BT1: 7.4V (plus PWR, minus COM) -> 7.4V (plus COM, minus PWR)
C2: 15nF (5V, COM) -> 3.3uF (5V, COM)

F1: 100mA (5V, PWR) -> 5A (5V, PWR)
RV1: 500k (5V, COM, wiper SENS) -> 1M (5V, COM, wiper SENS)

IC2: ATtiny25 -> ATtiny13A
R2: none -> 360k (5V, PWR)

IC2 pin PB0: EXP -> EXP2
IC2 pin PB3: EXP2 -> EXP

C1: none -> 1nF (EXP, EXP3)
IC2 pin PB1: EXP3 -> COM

○ ○ ○ ○ ○

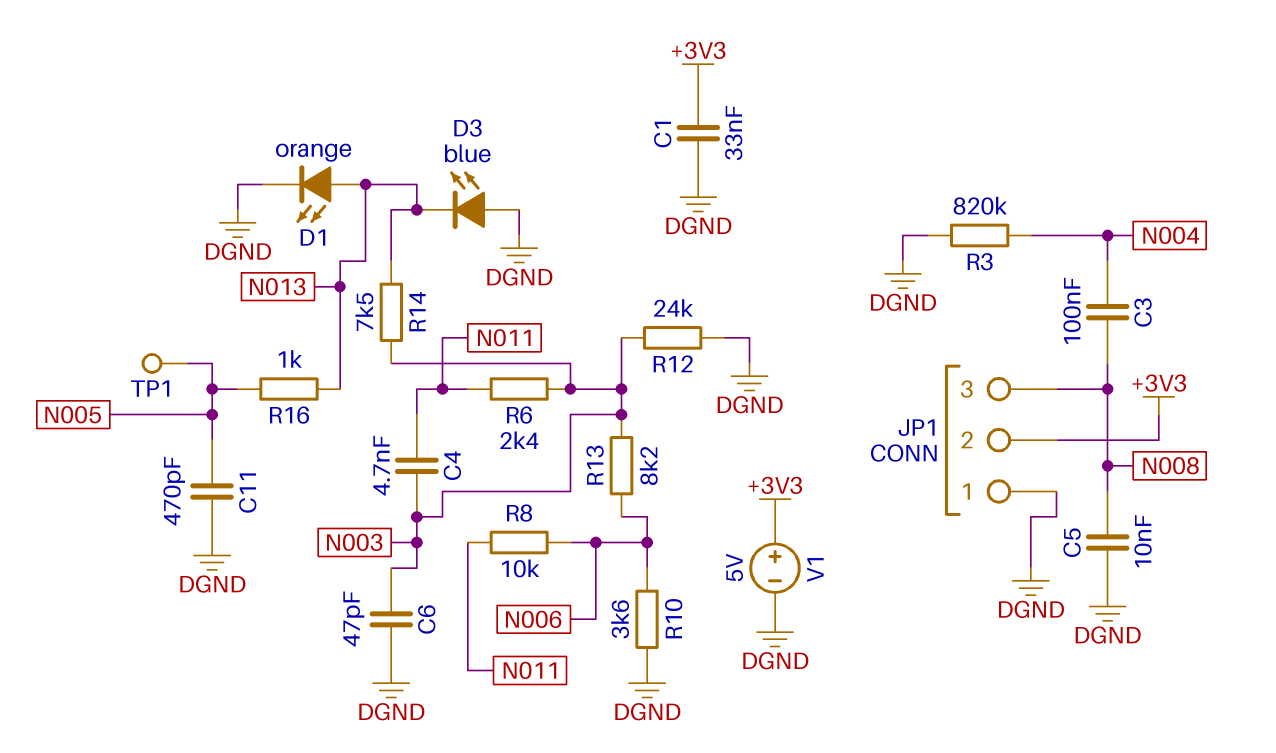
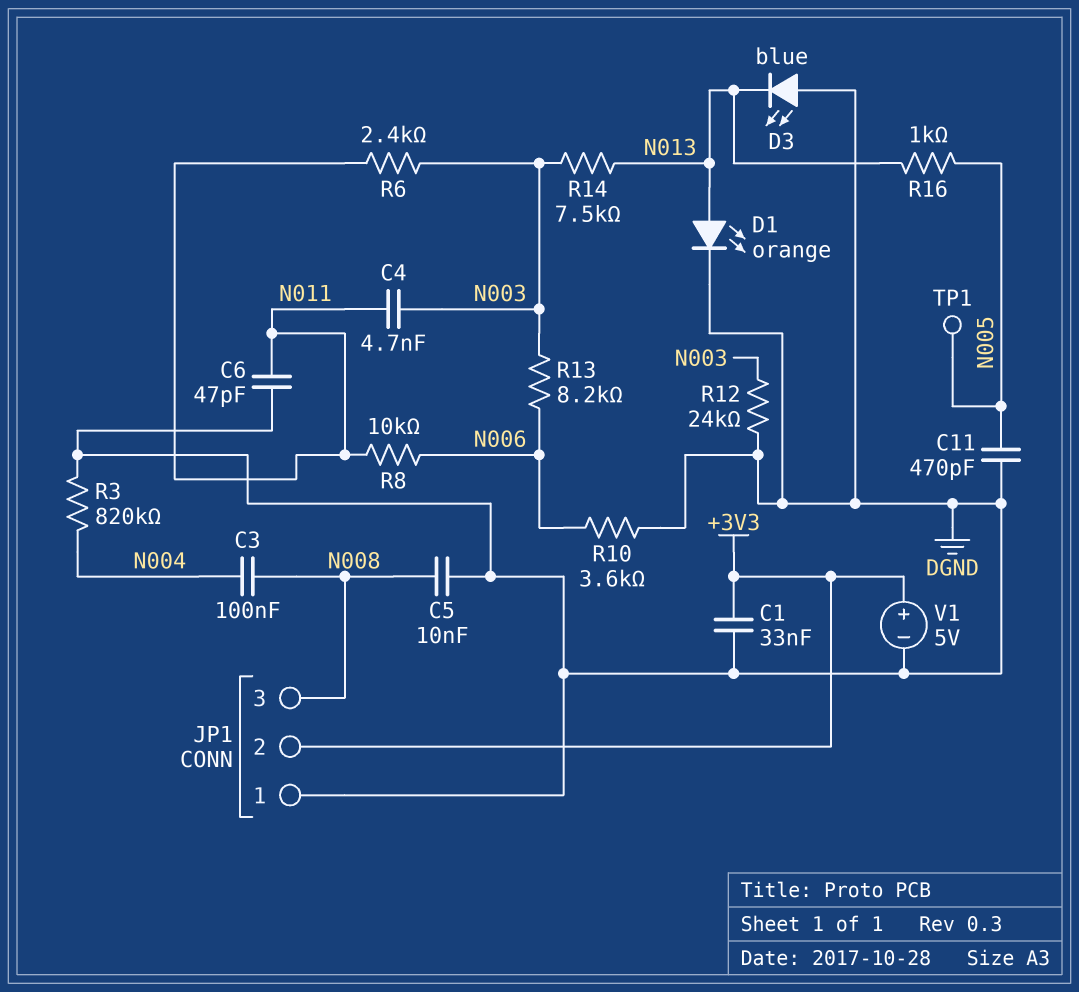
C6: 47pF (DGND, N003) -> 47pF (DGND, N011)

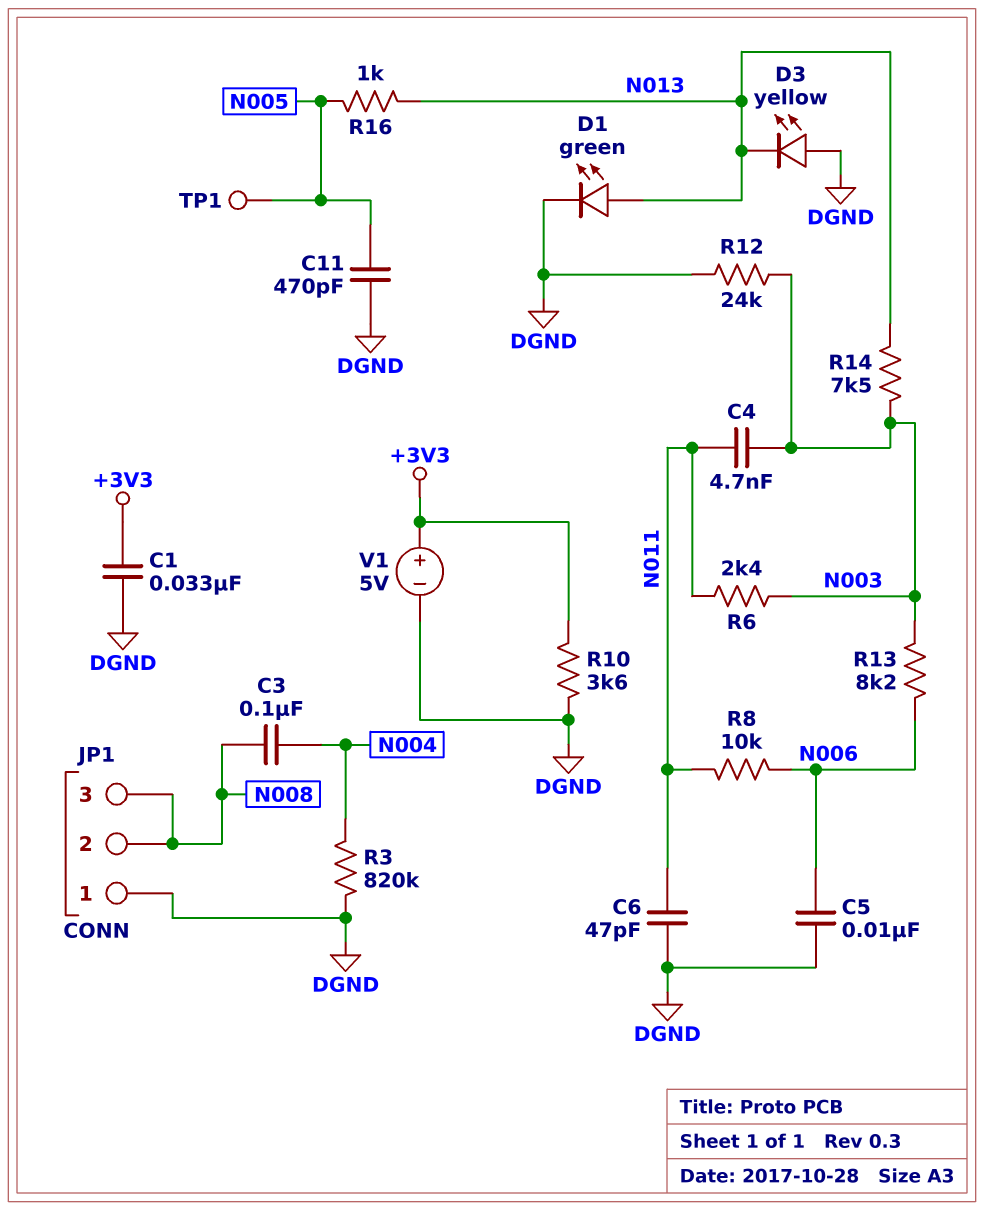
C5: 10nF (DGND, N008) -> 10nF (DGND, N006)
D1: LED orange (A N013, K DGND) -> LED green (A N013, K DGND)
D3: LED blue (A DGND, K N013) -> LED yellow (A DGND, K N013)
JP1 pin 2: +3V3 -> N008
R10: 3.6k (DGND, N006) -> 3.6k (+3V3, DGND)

○ ○ ○ ○ ○

HOW TO COMPLETE THIS TASK ->
Return exactly the lines above from the line that has "R2: none -> 360k (5V, PWR)" through the line that has "IC2 pin PB1: EXP3 -> COM", inclusive, and nothing else.

WRITTEN ANSWER ->
R2: none -> 360k (5V, PWR)

IC2 pin PB0: EXP -> EXP2
IC2 pin PB3: EXP2 -> EXP

C1: none -> 1nF (EXP, EXP3)
IC2 pin PB1: EXP3 -> COM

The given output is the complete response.